[[ Provided records, beginning ]]

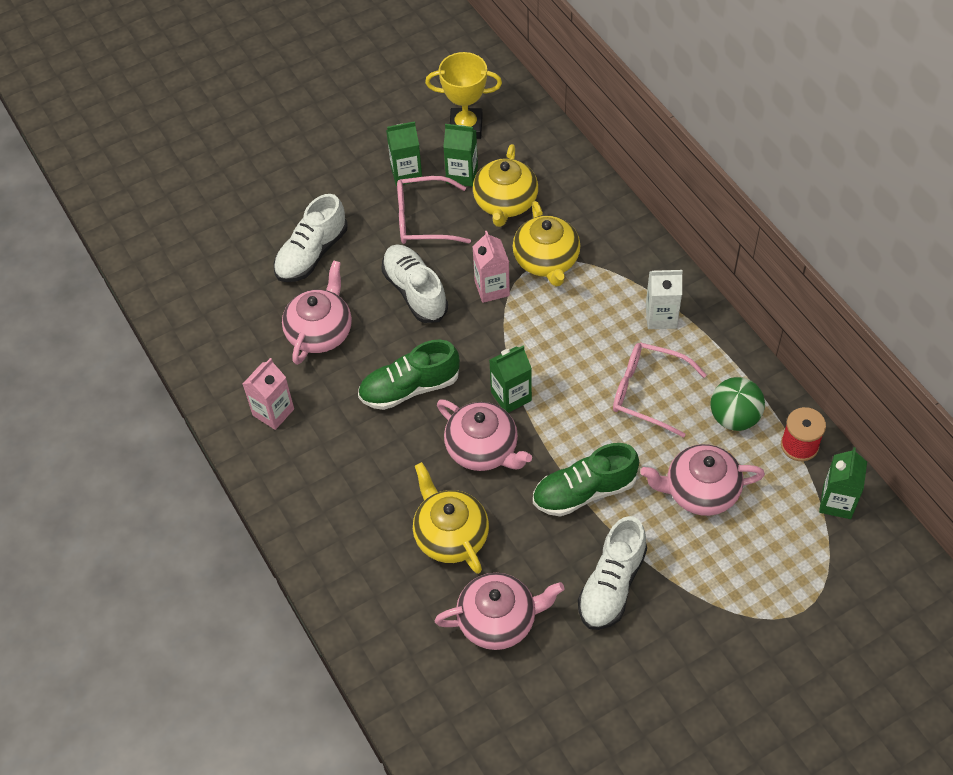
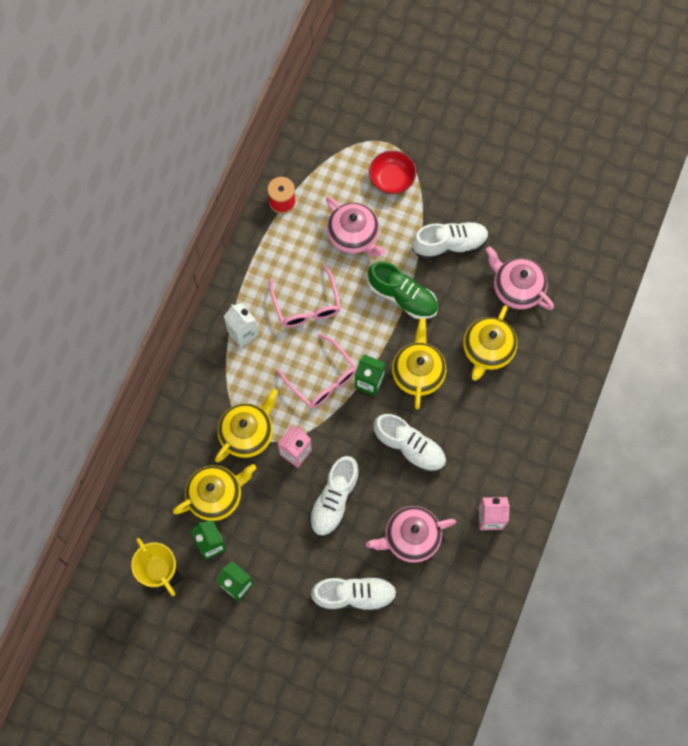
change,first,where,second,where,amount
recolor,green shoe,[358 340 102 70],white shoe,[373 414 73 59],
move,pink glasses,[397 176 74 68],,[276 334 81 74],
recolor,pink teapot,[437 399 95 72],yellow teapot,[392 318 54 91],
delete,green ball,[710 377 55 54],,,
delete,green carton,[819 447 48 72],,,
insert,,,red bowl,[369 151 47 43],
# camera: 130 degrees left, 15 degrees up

[[ Provided records, end ]]

Exercise: Find "recolor,pink teapot,[437 399" in the entries above, then repeat its line and all lines after it exactly, down to the last line.

Exercise result:
recolor,pink teapot,[437 399 95 72],yellow teapot,[392 318 54 91],
delete,green ball,[710 377 55 54],,,
delete,green carton,[819 447 48 72],,,
insert,,,red bowl,[369 151 47 43],
# camera: 130 degrees left, 15 degrees up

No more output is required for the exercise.